#### [Extracted records]
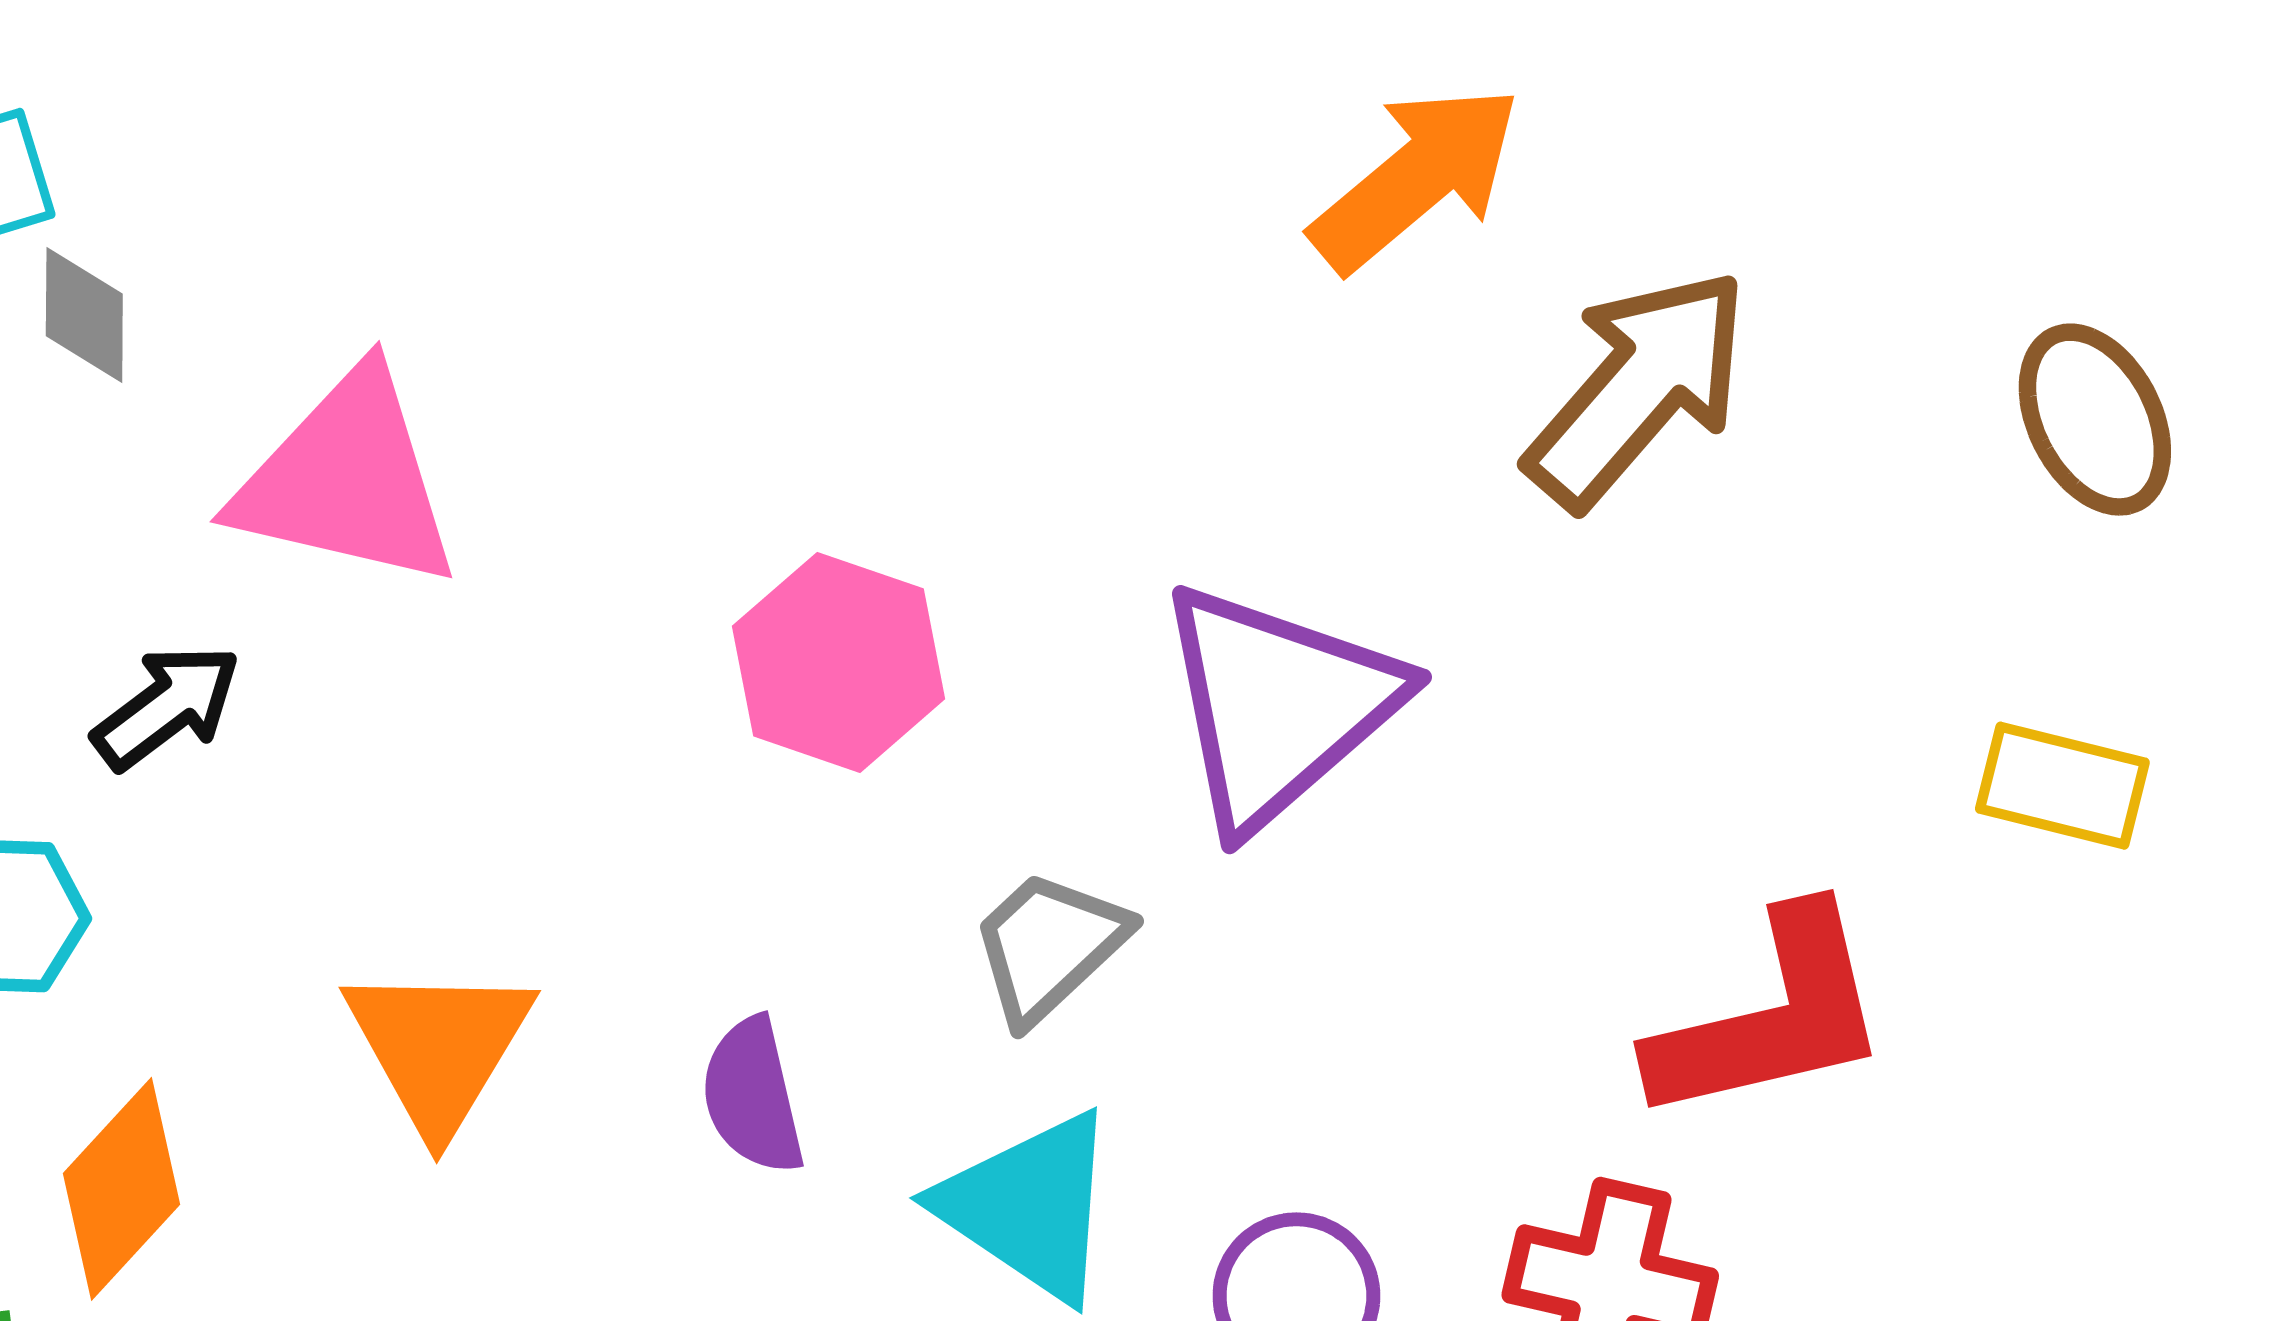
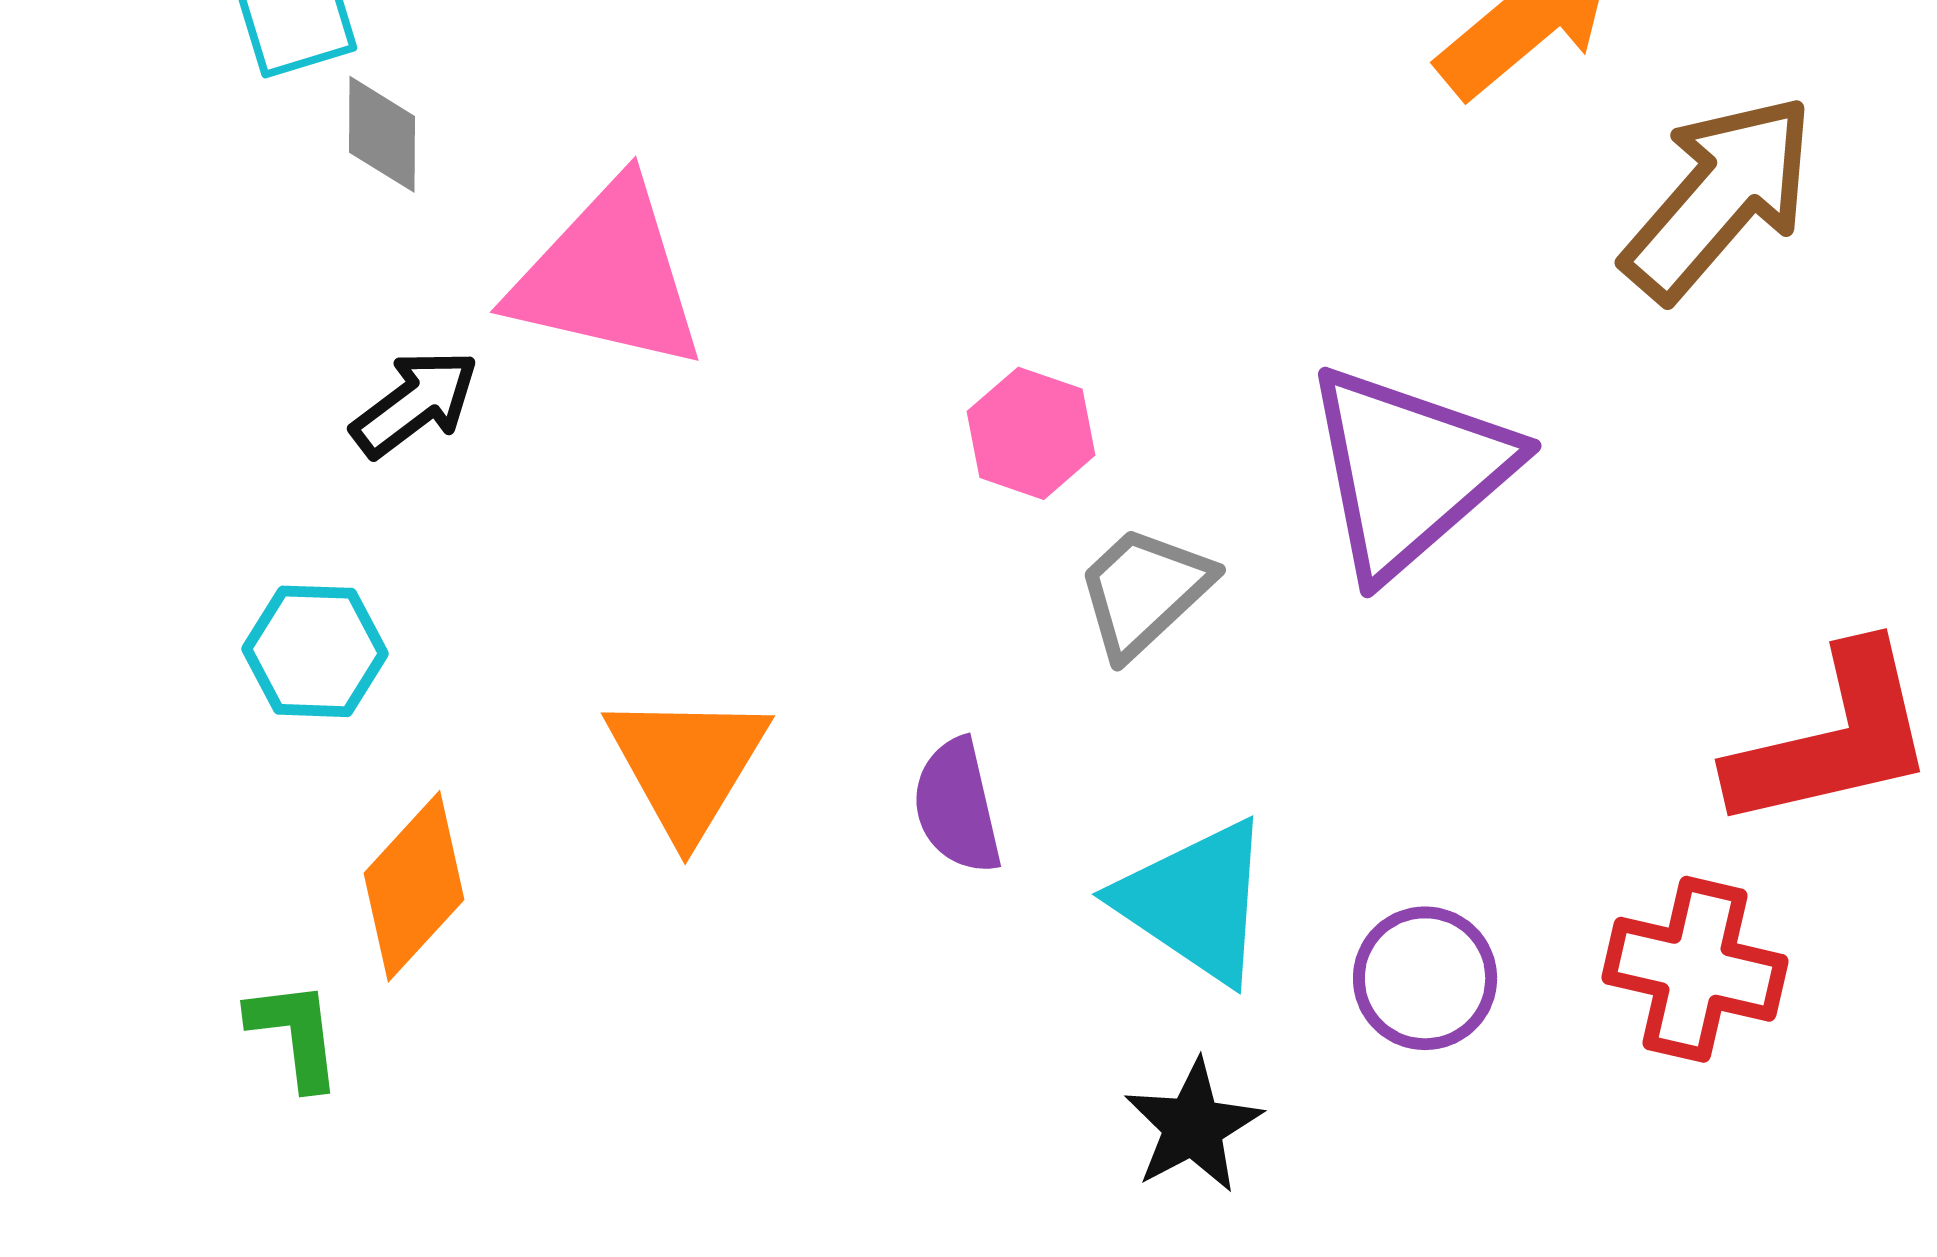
pink hexagon: (839, 662) -> (1031, 433), size x0.7
black arrow: (167, 707) -> (415, 403), moved
gray trapezoid: (1049, 946) -> (1144, 591), moved

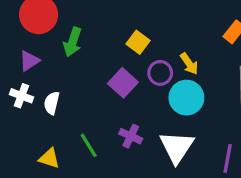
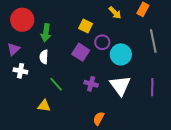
purple triangle: (29, 61) -> (13, 49), moved
yellow arrow: (189, 64) -> (115, 13), moved
white semicircle: (52, 103) -> (44, 57), moved
green line: (89, 145) -> (56, 84), moved

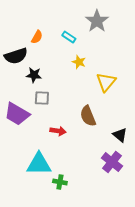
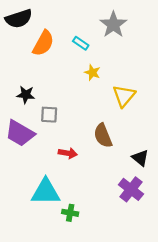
orange semicircle: (37, 37) -> (43, 43), size x1.6
black semicircle: (16, 56) -> (19, 19), moved
black star: (34, 75) -> (26, 95), moved

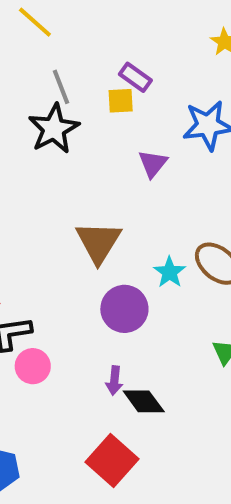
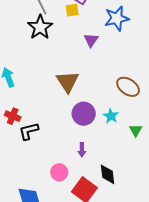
cyan star: (170, 272) -> (111, 116), moved
pink circle: (33, 366) -> (59, 172), moved
black diamond: (144, 401) -> (107, 174), moved, turned 35

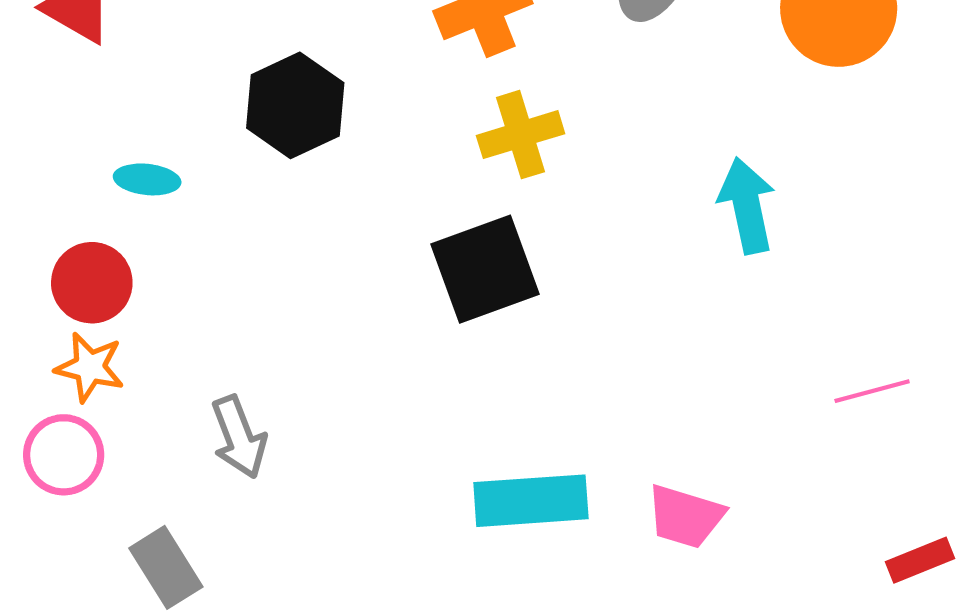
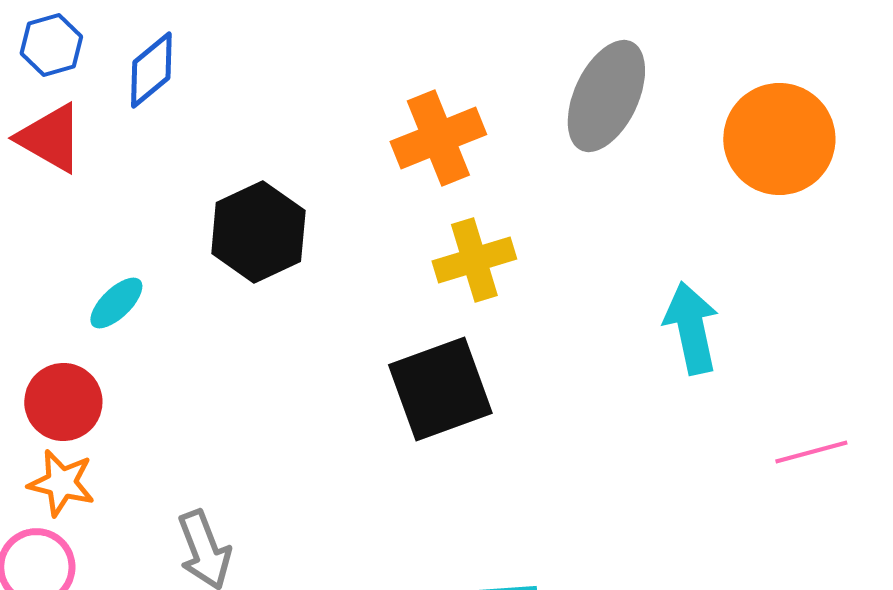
cyan ellipse: (147, 179) -> (116, 303), turned -50
pink line: (872, 391) -> (811, 452), moved

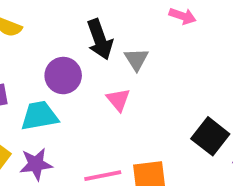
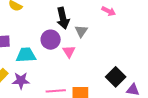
purple circle: (63, 76) -> (51, 40), moved

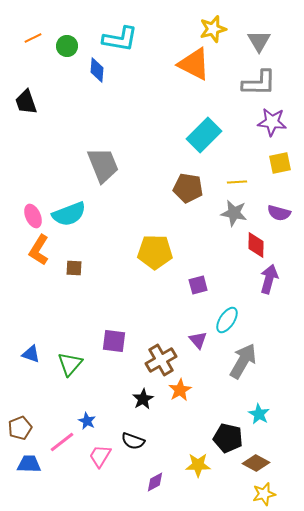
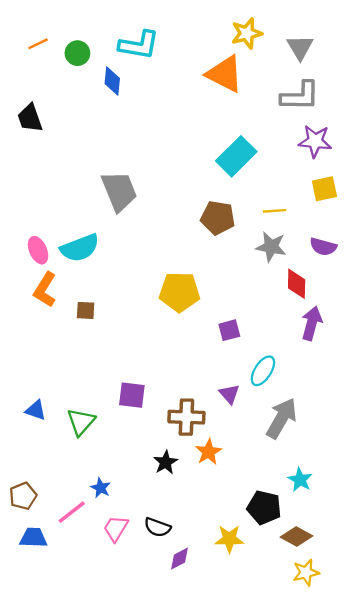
brown cross: (161, 360) -> (186, 417), turned 32
black semicircle: (133, 441) -> (157, 527), moved

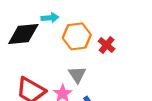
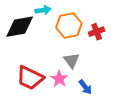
red cross: (107, 45) -> (97, 32), turned 35

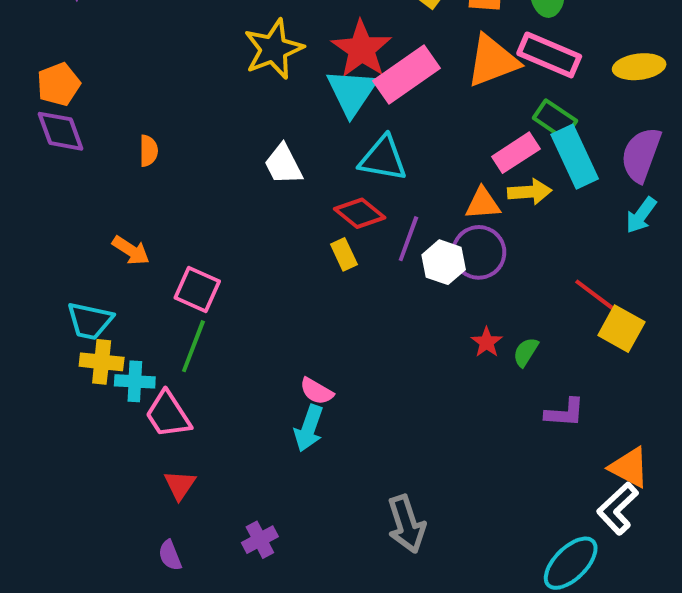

#### [Work task]
When you reach the line that has "white semicircle: (52, 103)" in the data above, start repeating lines exactly, and stop after the line that has "black diamond: (144, 401)"; pictures stay out.

#### [Response]
white semicircle: (52, 103) -> (44, 57), moved
green line: (89, 145) -> (56, 84), moved

orange semicircle: (37, 37) -> (43, 43), size x1.6
black semicircle: (16, 56) -> (19, 19), moved
black star: (34, 75) -> (26, 95), moved

cyan star: (170, 272) -> (111, 116), moved
pink circle: (33, 366) -> (59, 172), moved
black diamond: (144, 401) -> (107, 174), moved, turned 35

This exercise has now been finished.